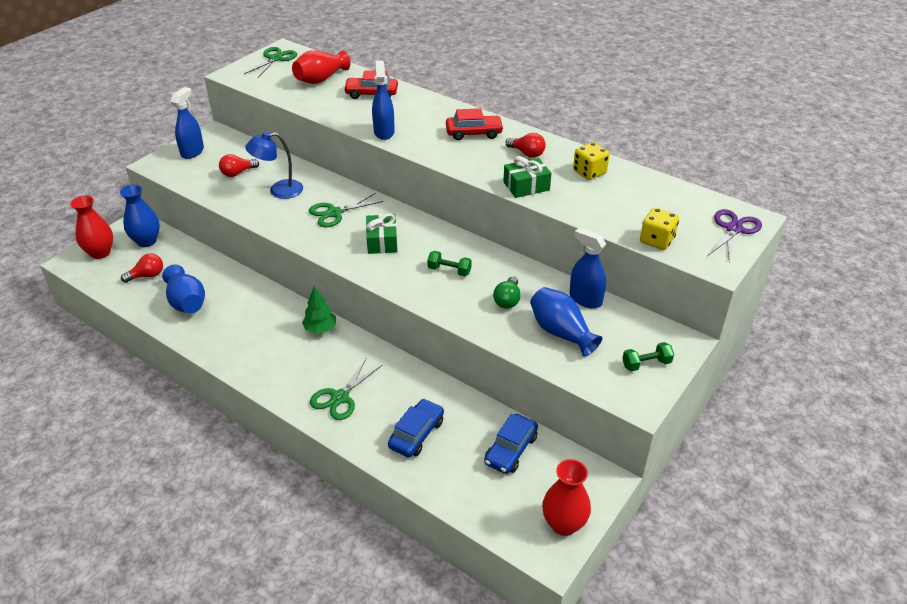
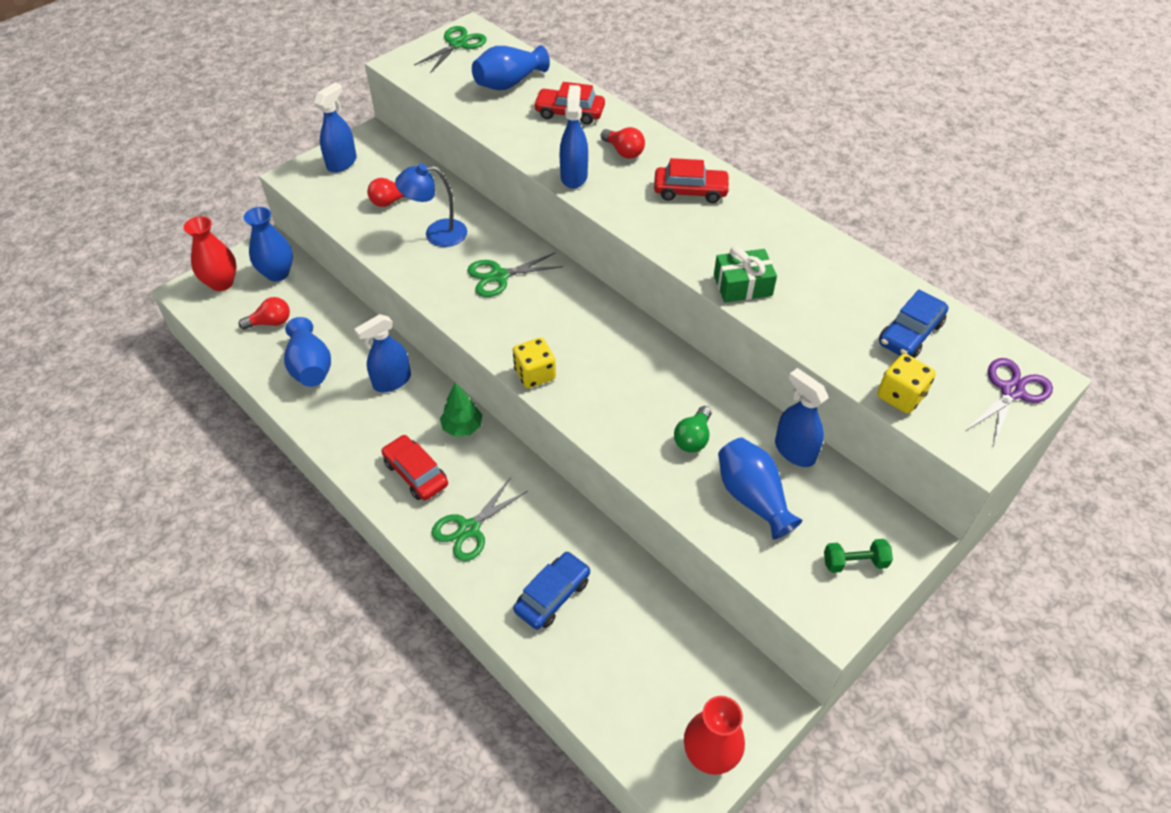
camera: 10 degrees right, 10 degrees up
(256, 304) = (392, 381): none -> blue spray bottle
(288, 365) = (416, 473): none -> red car
(321, 79) = (509, 83): red vase -> blue vase
(382, 242) = (550, 327): green gift -> none
(449, 271) = (627, 383): green dumbbell -> none
(511, 450) = (664, 637): blue car -> blue car (910, 333)
(527, 153) = (754, 232): red light bulb -> red light bulb (623, 152)
(589, 172) = (832, 273): yellow dice -> yellow dice (535, 374)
──────────
TASK TO CARRY OUT: Tell how many lines of the listing include the word "green", replying with nothing but the number.

EXPECTED ANSWER: 2